Request - Could you reproduce the listing below line for line, with no changes at all?

Material to process -

┄┄┄┄┄┄┄┄┄┄

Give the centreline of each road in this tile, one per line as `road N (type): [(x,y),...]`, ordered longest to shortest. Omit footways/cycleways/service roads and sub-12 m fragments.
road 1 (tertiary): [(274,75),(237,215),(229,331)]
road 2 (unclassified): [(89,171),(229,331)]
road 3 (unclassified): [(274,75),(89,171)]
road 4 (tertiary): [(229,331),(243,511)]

┄┄┄┄┄┄┄┄┄┄

Answer to this task -
Give the centreline of each road in this tile, one per line as `road N (type): [(x,y),...]`, ordered longest to shortest. Omit footways/cycleways/service roads and sub-12 m fragments.
road 1 (tertiary): [(274,75),(237,215),(229,331)]
road 2 (unclassified): [(89,171),(229,331)]
road 3 (unclassified): [(274,75),(89,171)]
road 4 (tertiary): [(229,331),(243,511)]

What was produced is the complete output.